• What is being asked: Go through the entries below and return every line that contains "rectangle".

• Source records:
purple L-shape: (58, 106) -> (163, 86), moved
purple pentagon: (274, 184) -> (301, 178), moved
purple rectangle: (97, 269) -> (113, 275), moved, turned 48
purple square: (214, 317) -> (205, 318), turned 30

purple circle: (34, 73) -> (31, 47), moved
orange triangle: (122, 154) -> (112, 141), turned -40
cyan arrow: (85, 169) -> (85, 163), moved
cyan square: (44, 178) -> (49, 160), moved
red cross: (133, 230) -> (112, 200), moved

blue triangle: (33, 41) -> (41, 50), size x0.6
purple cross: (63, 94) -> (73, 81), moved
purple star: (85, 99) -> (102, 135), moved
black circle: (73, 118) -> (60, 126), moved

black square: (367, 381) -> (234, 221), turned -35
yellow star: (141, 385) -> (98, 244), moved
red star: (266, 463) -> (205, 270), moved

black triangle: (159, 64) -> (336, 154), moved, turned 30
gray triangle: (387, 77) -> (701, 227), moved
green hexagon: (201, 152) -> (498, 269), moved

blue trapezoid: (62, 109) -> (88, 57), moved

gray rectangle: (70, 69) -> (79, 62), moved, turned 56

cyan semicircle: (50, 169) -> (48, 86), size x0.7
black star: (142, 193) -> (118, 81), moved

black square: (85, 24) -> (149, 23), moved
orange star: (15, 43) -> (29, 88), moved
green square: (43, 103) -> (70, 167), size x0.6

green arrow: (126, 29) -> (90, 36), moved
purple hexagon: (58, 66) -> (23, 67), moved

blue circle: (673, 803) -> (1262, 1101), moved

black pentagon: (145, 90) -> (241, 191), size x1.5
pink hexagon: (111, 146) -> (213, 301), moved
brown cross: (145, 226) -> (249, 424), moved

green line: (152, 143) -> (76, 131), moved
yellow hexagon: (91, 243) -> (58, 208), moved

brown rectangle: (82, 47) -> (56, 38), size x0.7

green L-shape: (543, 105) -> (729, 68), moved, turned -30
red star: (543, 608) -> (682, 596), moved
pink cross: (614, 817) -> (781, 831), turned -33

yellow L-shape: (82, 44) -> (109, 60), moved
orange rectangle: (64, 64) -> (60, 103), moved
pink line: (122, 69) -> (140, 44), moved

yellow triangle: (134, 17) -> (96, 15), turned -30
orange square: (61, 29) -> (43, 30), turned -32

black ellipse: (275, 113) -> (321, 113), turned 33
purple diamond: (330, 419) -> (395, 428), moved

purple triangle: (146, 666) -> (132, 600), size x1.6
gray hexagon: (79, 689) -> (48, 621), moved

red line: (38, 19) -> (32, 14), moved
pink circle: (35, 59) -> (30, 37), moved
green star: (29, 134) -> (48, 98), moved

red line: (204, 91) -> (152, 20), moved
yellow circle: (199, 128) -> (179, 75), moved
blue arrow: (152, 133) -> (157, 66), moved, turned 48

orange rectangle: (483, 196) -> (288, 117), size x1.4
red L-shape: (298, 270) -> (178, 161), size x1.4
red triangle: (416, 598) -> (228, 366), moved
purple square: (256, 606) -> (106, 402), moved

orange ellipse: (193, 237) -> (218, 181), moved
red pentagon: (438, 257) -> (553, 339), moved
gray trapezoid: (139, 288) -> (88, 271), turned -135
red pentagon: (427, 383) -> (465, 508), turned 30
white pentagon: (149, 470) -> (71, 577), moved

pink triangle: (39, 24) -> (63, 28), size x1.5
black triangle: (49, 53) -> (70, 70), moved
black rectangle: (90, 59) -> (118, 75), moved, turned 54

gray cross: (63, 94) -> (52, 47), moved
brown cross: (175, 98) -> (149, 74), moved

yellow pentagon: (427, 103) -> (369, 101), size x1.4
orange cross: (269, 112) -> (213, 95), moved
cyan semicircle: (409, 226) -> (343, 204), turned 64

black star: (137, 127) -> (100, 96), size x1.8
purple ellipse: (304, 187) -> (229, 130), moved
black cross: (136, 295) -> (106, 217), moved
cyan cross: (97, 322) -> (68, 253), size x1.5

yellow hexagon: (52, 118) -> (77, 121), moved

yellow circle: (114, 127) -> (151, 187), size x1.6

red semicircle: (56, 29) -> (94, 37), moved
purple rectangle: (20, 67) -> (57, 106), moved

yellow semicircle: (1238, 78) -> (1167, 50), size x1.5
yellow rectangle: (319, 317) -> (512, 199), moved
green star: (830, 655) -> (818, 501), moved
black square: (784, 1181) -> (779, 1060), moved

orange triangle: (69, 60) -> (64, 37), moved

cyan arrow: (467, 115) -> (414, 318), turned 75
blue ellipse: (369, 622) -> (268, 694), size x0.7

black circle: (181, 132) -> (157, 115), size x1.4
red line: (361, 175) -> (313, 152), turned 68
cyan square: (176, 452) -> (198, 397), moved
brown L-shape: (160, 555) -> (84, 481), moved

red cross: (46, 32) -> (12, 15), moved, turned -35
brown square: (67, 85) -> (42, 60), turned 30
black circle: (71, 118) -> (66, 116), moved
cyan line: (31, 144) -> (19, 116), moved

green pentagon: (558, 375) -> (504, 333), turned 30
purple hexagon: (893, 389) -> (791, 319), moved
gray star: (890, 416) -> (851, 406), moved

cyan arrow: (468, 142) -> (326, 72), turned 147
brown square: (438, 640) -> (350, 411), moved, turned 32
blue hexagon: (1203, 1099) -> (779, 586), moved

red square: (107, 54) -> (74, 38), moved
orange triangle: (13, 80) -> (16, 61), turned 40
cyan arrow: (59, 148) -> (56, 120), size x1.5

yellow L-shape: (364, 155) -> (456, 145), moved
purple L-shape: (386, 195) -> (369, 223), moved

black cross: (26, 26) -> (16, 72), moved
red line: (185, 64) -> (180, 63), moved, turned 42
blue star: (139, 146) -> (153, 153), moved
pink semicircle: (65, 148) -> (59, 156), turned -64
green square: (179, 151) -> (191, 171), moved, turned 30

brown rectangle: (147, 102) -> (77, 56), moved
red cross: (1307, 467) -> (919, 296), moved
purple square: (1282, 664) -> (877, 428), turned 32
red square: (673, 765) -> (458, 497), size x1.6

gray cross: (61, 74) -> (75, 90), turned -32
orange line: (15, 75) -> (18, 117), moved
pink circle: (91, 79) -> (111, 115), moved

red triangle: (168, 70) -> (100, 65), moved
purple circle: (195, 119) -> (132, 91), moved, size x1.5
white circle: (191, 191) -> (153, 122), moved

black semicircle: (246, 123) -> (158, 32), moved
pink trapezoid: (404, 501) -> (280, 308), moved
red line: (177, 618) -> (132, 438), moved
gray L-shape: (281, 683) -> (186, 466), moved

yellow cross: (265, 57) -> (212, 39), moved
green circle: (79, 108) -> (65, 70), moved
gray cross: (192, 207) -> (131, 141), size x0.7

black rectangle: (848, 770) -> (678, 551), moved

• Answer for this exercise:
purple rectangle: (97, 269) -> (113, 275), moved, turned 48
gray rectangle: (70, 69) -> (79, 62), moved, turned 56
brown rectangle: (82, 47) -> (56, 38), size x0.7
orange rectangle: (64, 64) -> (60, 103), moved
orange rectangle: (483, 196) -> (288, 117), size x1.4
black rectangle: (90, 59) -> (118, 75), moved, turned 54
purple rectangle: (20, 67) -> (57, 106), moved
yellow rectangle: (319, 317) -> (512, 199), moved
brown rectangle: (147, 102) -> (77, 56), moved
black rectangle: (848, 770) -> (678, 551), moved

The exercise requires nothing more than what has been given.